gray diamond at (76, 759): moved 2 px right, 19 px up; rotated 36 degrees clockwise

---

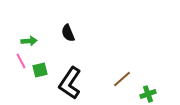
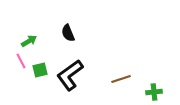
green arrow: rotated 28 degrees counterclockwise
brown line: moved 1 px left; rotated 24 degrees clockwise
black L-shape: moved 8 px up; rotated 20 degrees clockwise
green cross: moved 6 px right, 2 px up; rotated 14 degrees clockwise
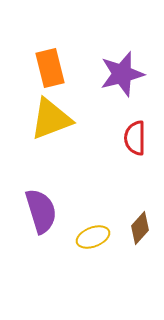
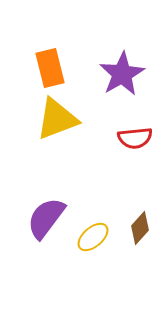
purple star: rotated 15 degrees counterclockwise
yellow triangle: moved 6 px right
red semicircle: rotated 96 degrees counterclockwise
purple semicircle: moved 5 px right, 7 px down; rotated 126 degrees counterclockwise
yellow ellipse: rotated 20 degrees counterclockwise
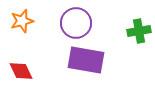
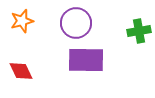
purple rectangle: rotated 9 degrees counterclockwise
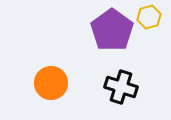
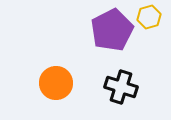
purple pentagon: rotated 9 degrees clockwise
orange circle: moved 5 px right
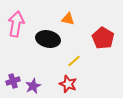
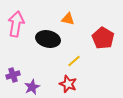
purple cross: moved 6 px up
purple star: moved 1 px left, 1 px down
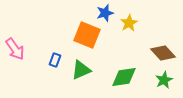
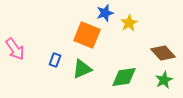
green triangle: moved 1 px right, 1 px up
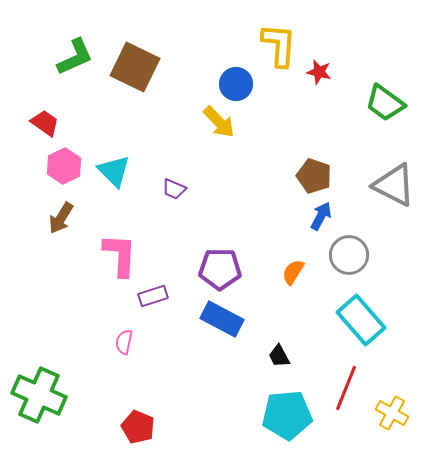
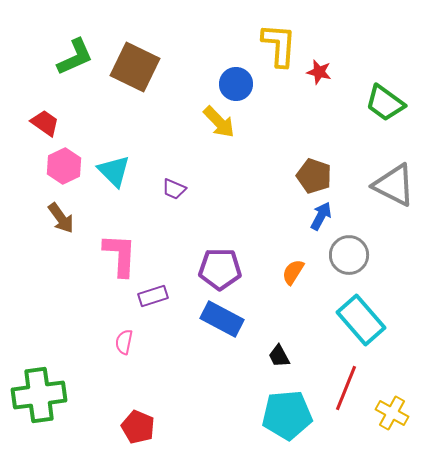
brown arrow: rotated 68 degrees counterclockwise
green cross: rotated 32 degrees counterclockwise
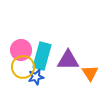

* * *

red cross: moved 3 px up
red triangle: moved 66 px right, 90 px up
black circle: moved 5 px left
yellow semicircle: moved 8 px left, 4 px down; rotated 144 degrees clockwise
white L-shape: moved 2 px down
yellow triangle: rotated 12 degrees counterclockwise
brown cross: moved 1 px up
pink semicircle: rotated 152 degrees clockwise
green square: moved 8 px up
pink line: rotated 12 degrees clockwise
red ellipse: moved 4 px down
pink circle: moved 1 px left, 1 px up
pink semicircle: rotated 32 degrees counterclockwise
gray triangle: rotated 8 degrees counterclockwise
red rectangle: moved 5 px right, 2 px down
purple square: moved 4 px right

* _YOUR GOAL_
Please filter the listing down to lines that include the word "brown".

* _ANSWER_
brown line: moved 1 px left; rotated 24 degrees clockwise
brown arrow: rotated 68 degrees counterclockwise
brown cross: moved 1 px up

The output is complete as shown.